(Detected change data)
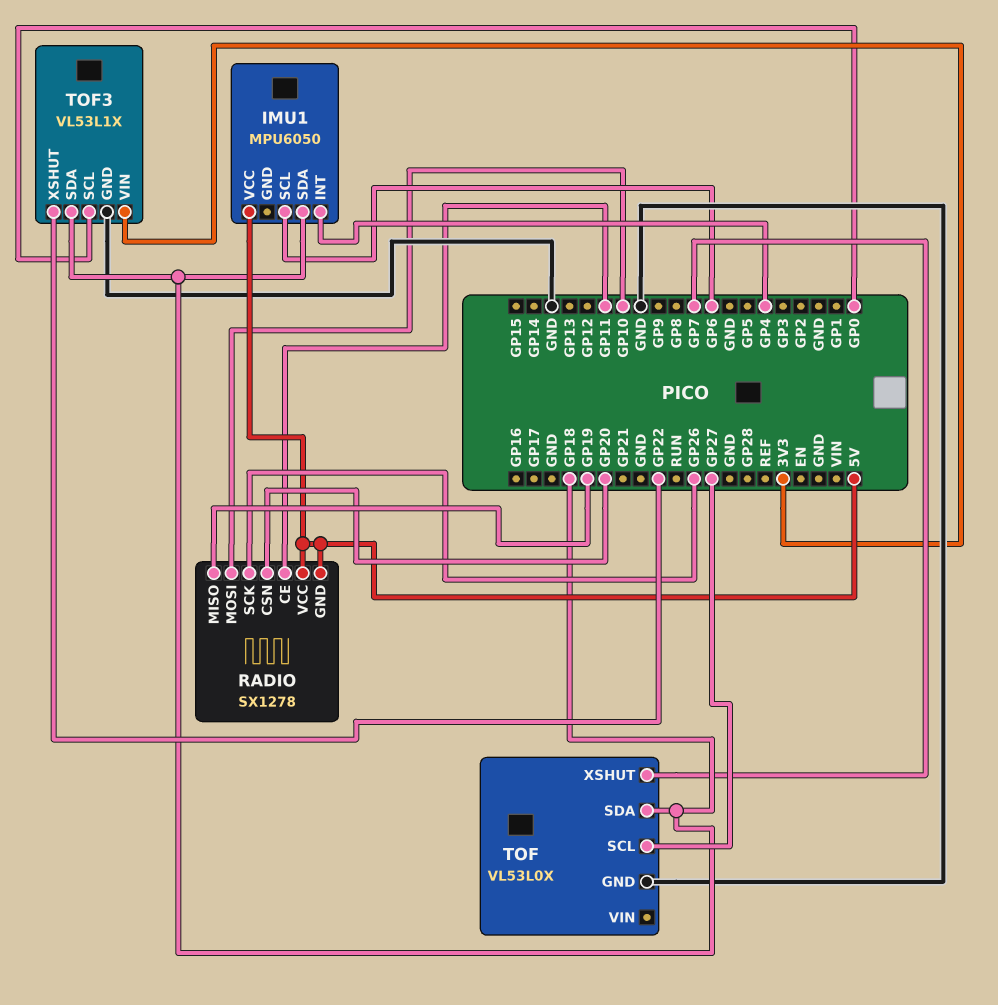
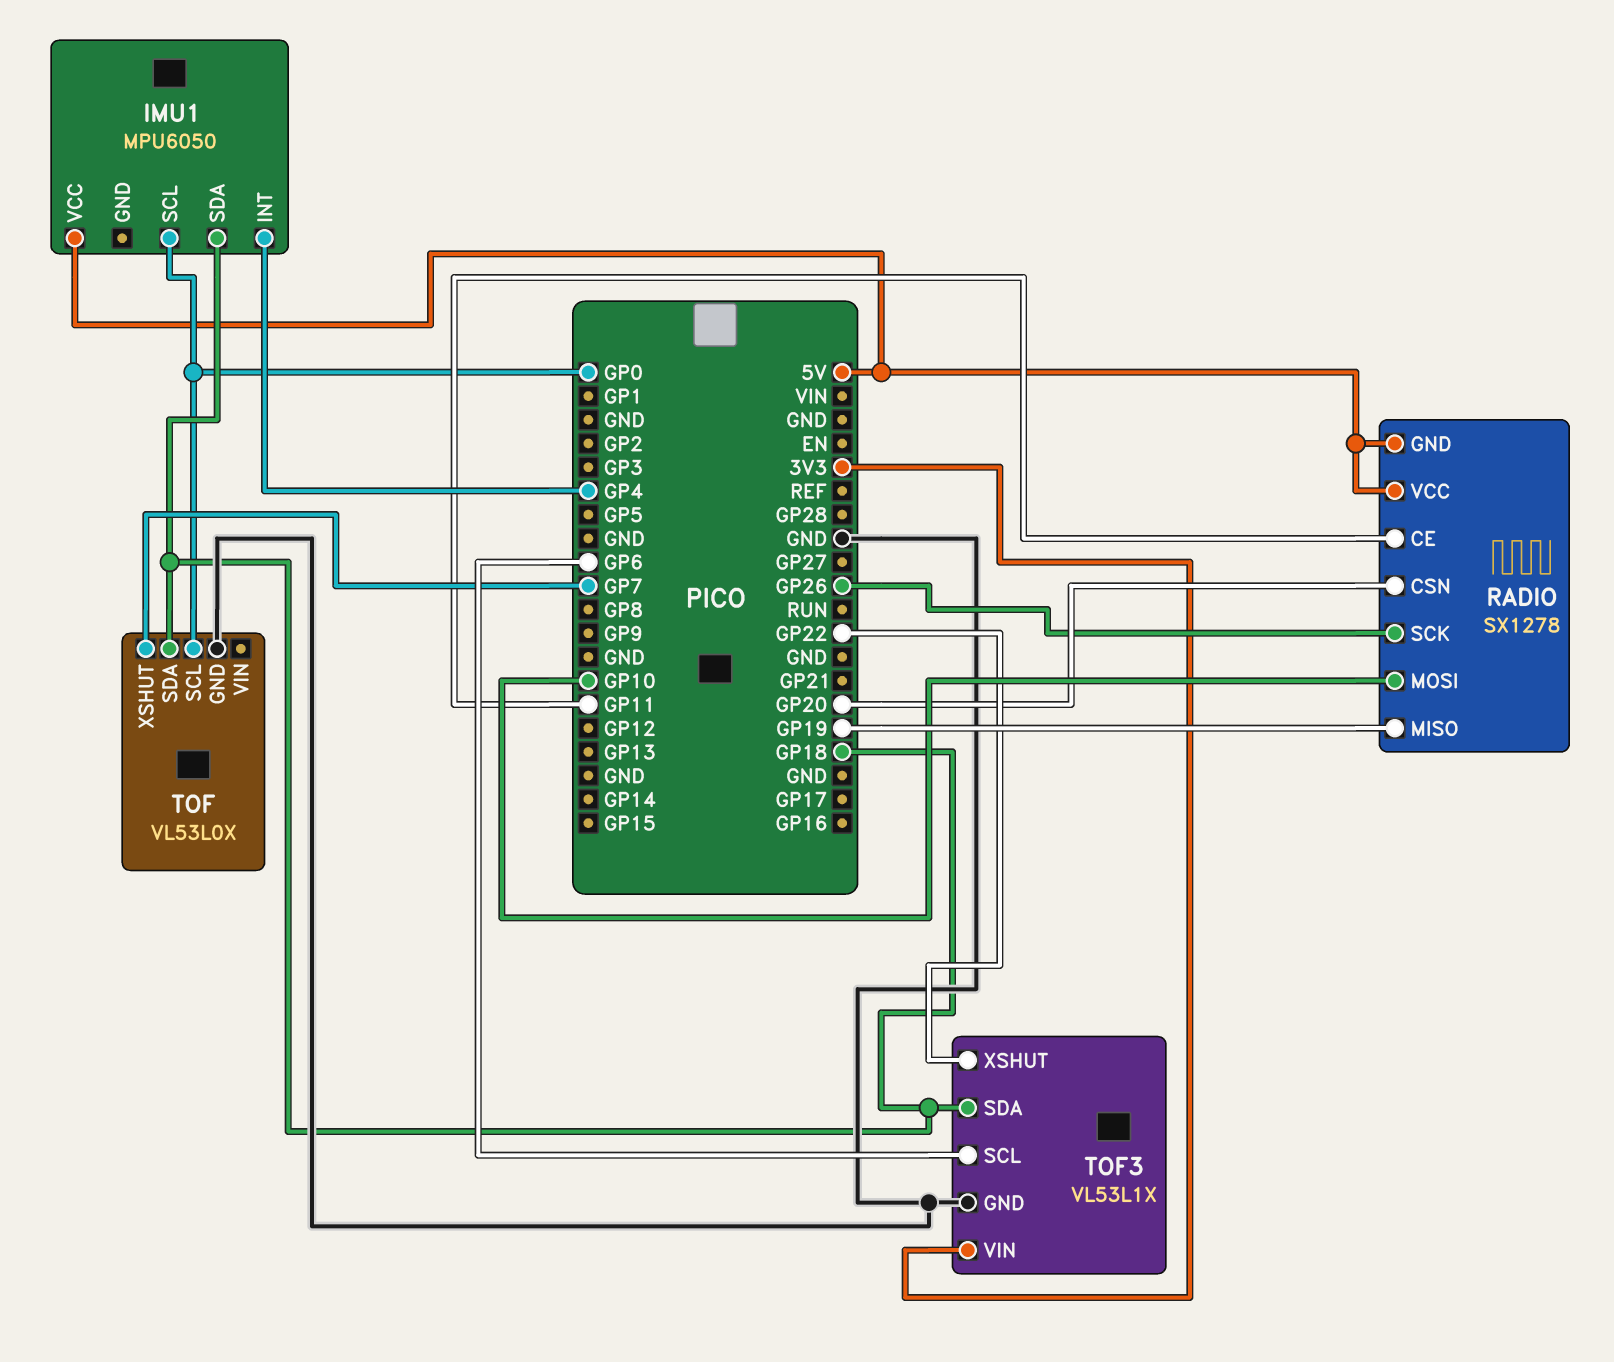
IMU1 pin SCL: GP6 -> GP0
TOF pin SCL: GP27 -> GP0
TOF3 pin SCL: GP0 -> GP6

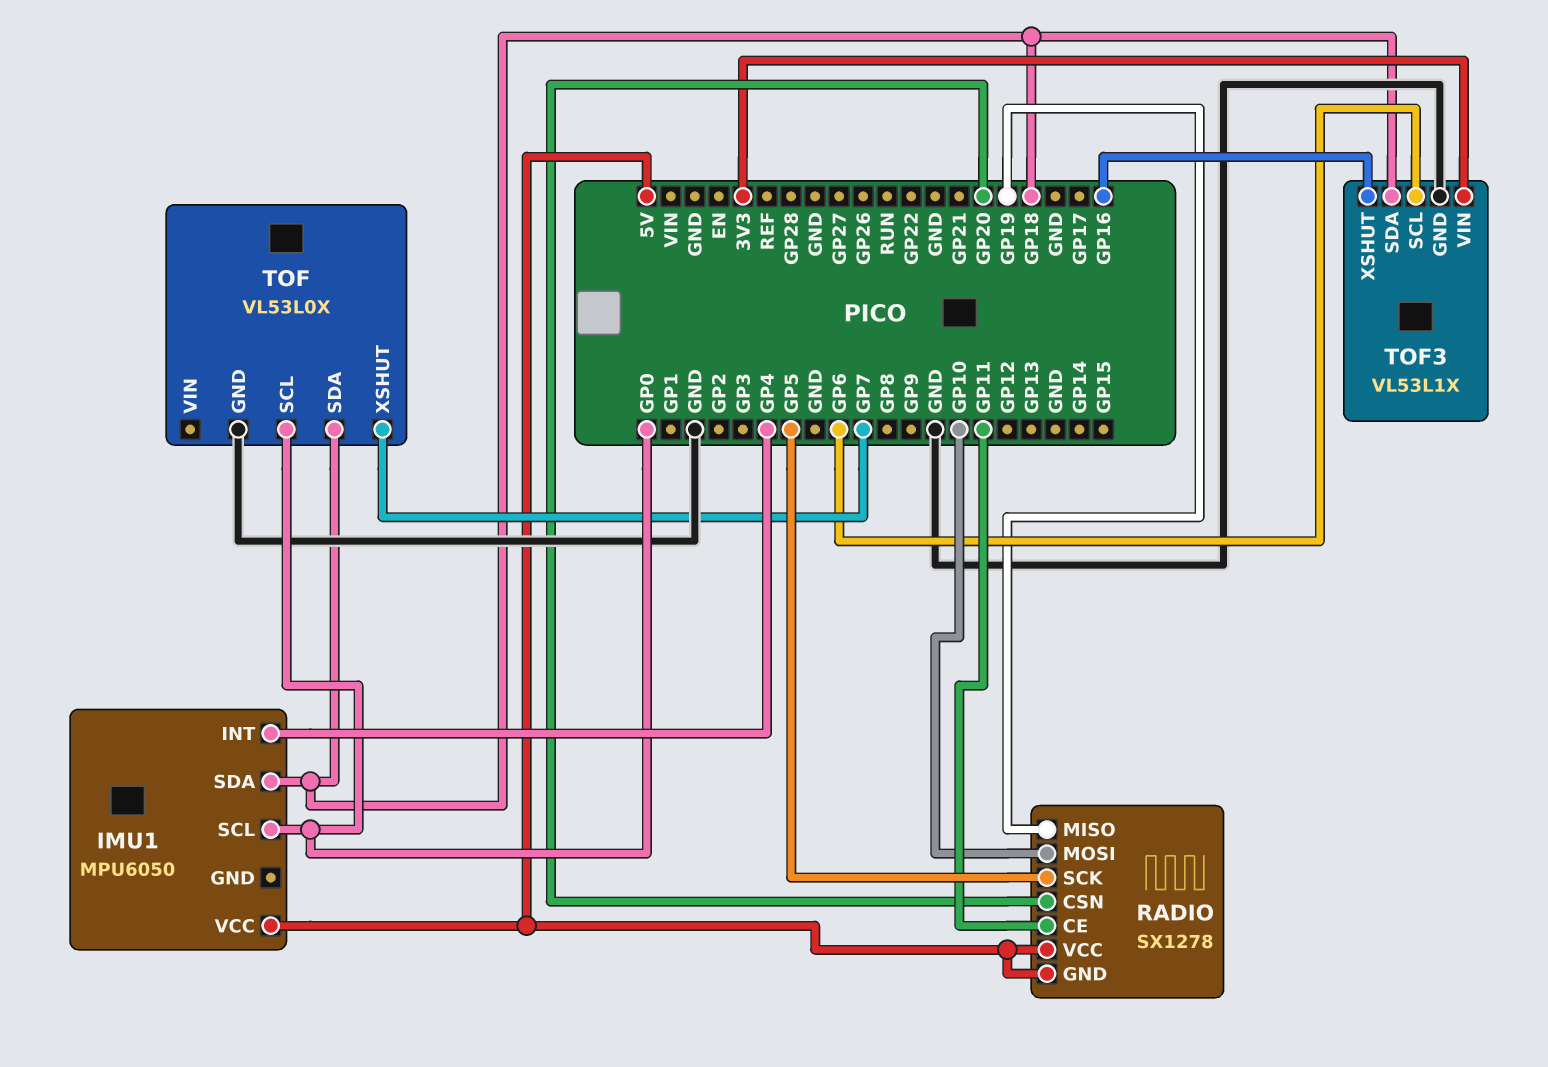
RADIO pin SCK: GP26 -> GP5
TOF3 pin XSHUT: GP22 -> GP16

...

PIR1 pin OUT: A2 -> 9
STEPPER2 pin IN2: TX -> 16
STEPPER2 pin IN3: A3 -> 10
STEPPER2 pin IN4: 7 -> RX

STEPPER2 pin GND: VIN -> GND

---

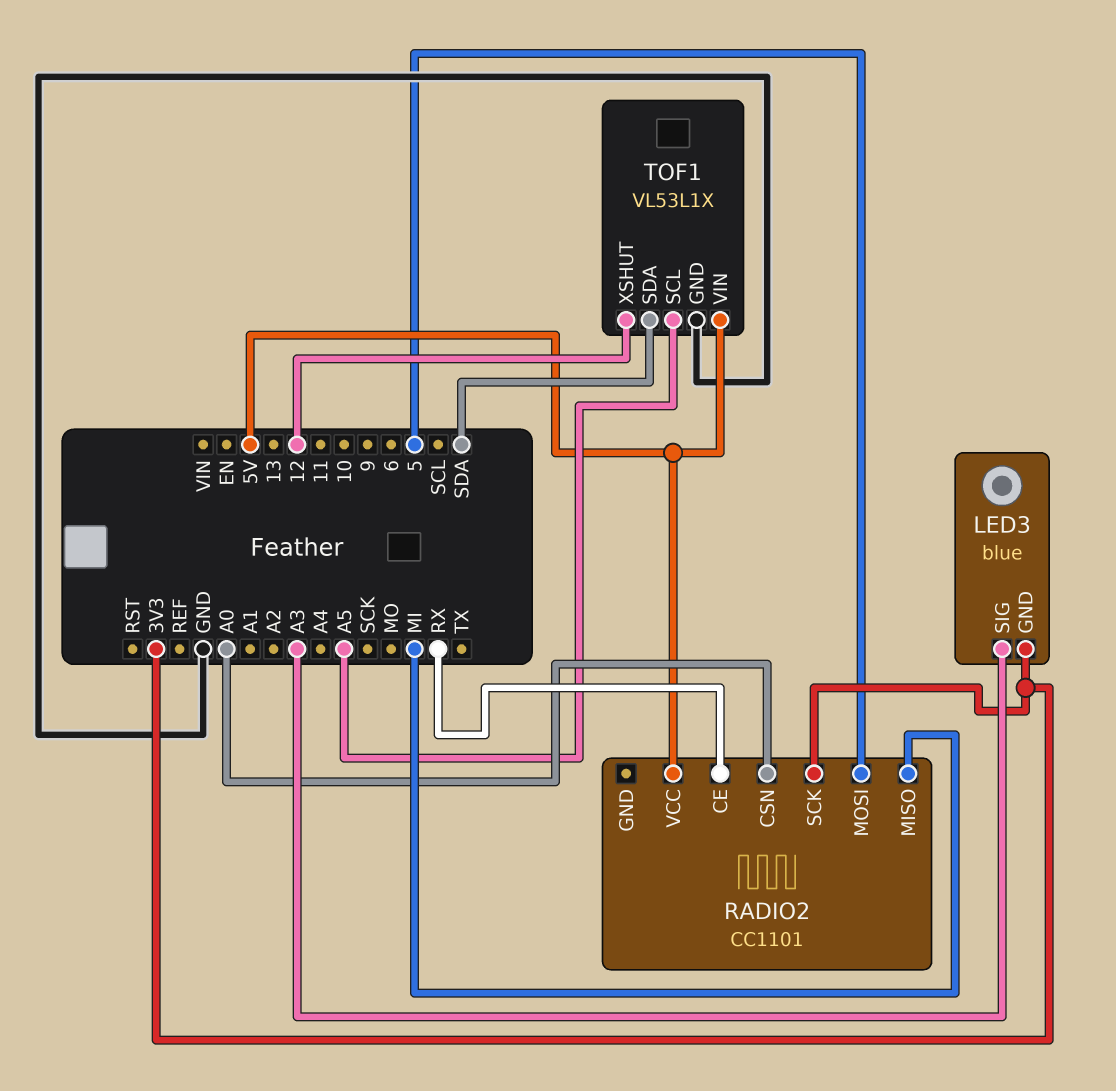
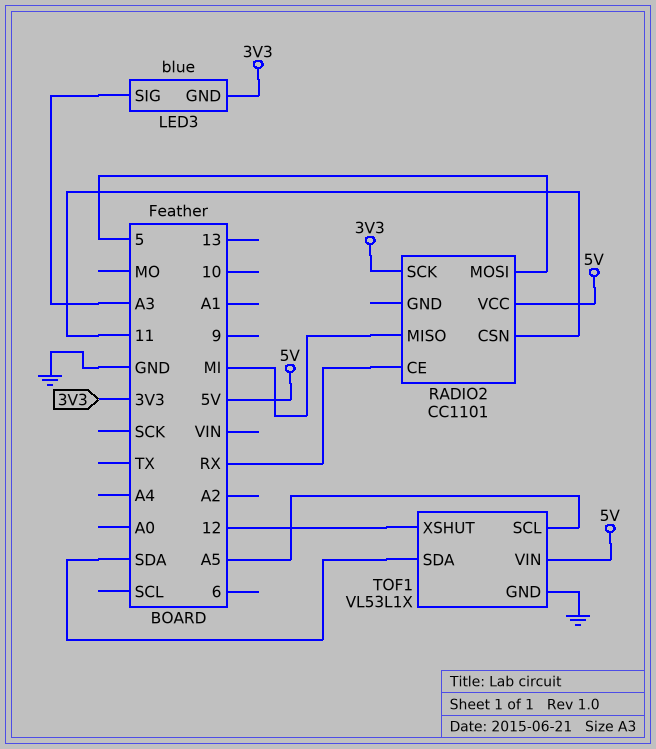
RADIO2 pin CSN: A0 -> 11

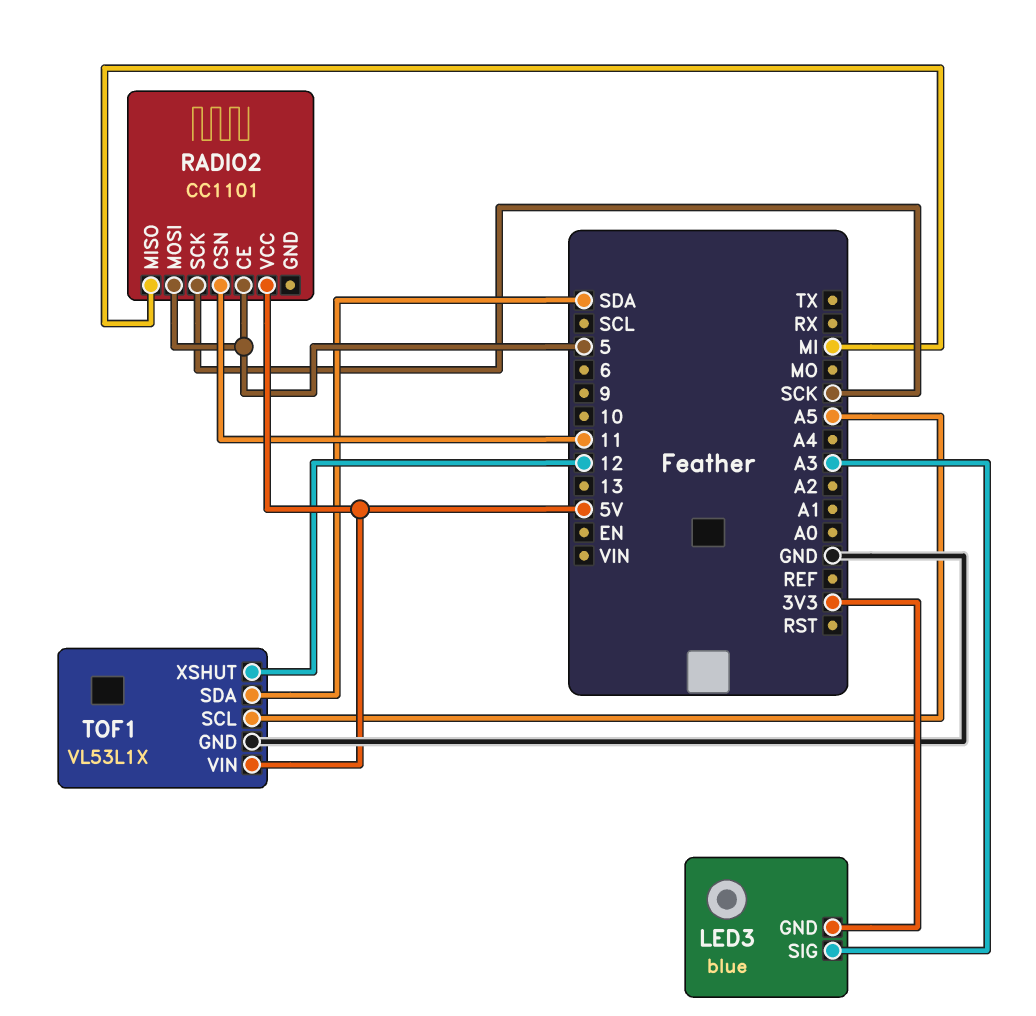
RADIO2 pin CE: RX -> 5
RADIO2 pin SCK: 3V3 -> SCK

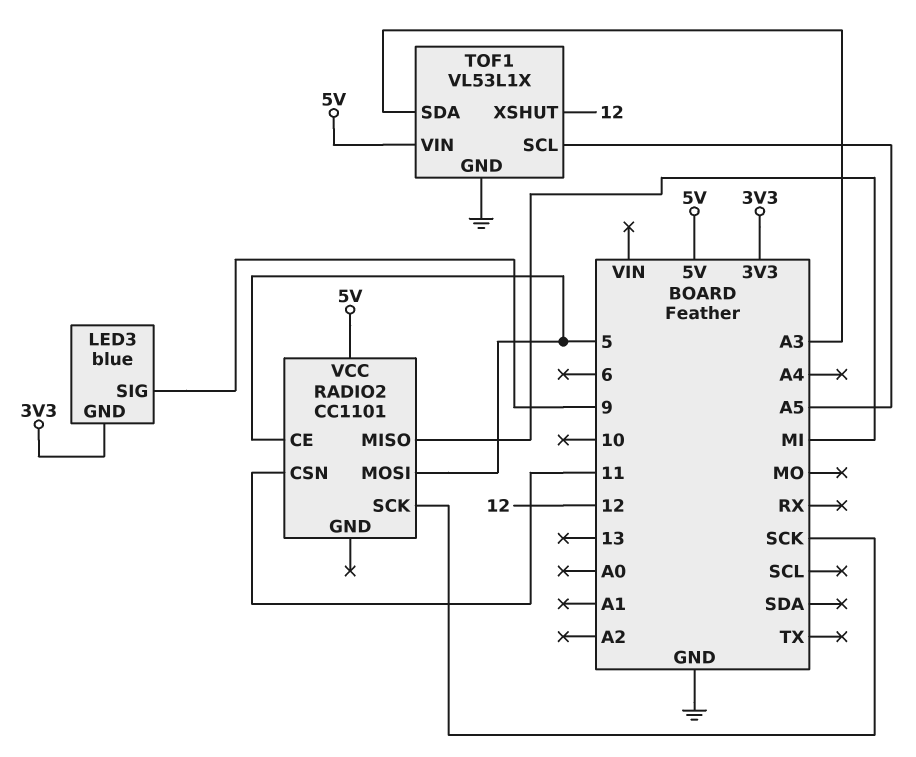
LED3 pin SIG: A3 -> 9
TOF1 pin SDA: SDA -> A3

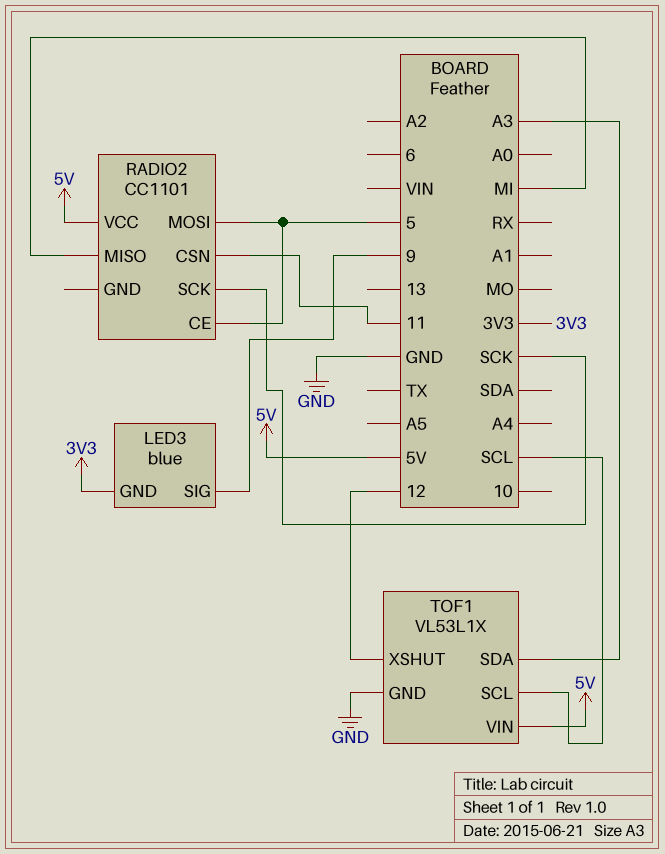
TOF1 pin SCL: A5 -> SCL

● **WORK INSTRUCTIONS**
Each line above starting at the one holding "TOF pin SCL: GP27 -> GP0" and ending at the one holding "TOF3 pin XSHUT: GP22 -> GP16" should be set down exactly as it stands, both ends included, with no pictures.

● **SOLUTION TO THIS PROBLEM**
TOF pin SCL: GP27 -> GP0
TOF3 pin SCL: GP0 -> GP6

RADIO pin SCK: GP26 -> GP5
TOF3 pin XSHUT: GP22 -> GP16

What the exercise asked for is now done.